WHAT TO DO: Repeat nothing but the line containing "D3: LED (A LEDK, K" and the lines that follow it, up to and including the last line of the data below.

[Before-and-after change data]
=-=-=

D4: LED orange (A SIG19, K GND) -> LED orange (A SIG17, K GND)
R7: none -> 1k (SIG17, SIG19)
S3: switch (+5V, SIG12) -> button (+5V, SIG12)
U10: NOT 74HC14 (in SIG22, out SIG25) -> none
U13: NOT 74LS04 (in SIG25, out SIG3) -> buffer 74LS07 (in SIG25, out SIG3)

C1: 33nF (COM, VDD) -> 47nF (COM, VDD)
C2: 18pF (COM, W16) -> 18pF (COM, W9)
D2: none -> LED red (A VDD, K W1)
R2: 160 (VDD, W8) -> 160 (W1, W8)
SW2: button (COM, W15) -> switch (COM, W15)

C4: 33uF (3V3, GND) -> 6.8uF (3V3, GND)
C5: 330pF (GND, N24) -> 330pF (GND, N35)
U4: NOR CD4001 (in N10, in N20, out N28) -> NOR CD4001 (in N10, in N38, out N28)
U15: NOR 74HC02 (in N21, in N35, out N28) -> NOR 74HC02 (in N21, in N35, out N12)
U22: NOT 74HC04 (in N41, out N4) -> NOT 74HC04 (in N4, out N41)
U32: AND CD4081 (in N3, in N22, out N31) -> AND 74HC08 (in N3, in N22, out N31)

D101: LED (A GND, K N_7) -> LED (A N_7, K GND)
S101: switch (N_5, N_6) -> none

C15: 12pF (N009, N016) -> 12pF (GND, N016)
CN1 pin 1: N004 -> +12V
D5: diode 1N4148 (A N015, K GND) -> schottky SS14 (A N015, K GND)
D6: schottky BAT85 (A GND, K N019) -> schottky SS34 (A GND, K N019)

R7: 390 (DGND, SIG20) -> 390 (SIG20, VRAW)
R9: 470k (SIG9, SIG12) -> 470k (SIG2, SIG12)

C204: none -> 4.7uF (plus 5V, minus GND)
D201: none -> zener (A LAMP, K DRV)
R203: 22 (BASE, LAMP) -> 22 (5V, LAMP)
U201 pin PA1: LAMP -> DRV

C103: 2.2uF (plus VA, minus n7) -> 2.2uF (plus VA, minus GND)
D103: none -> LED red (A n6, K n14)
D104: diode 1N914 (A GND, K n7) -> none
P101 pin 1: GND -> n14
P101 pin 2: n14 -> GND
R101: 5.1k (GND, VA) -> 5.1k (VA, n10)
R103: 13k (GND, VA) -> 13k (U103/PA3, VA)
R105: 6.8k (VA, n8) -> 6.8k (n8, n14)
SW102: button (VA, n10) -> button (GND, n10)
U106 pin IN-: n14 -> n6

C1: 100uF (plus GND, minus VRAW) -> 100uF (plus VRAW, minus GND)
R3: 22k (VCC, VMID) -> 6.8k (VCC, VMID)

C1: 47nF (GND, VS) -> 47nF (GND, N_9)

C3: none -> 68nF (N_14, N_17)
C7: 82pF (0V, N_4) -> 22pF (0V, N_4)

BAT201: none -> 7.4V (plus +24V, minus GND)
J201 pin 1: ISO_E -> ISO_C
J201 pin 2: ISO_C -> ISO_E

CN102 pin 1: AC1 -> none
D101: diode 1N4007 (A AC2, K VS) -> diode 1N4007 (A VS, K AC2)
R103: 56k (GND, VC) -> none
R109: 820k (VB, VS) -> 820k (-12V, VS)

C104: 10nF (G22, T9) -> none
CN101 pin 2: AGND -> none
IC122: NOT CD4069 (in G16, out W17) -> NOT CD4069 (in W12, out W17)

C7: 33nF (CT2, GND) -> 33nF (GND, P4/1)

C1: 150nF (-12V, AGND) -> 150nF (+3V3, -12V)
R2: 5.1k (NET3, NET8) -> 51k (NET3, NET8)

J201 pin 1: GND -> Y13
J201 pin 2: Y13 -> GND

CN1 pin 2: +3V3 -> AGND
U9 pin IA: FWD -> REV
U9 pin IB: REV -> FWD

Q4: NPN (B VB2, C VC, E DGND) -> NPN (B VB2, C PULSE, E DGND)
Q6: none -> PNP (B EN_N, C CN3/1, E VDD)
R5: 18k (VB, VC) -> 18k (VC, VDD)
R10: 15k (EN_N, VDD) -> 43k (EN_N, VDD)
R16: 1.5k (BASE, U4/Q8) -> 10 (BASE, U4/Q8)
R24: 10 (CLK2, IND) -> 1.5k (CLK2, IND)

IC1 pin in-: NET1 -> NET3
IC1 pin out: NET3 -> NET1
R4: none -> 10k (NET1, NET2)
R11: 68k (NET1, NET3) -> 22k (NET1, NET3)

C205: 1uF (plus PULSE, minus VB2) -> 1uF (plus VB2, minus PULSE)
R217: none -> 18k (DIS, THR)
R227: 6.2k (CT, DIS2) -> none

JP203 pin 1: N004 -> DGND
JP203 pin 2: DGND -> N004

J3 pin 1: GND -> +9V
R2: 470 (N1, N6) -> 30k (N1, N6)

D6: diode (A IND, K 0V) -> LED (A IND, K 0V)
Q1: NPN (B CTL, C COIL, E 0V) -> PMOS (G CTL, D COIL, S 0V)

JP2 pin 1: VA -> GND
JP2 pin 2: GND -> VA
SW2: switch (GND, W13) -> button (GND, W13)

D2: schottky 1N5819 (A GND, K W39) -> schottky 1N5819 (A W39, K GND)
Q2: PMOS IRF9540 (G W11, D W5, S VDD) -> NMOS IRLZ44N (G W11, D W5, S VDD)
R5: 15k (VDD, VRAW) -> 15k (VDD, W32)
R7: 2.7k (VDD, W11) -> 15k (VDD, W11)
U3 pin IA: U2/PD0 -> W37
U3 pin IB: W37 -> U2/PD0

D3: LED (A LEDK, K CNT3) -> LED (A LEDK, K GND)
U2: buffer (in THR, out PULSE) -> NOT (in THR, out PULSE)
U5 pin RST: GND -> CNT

=-=-=

SOLUTION:
D3: LED (A LEDK, K CNT3) -> LED (A LEDK, K GND)
U2: buffer (in THR, out PULSE) -> NOT (in THR, out PULSE)
U5 pin RST: GND -> CNT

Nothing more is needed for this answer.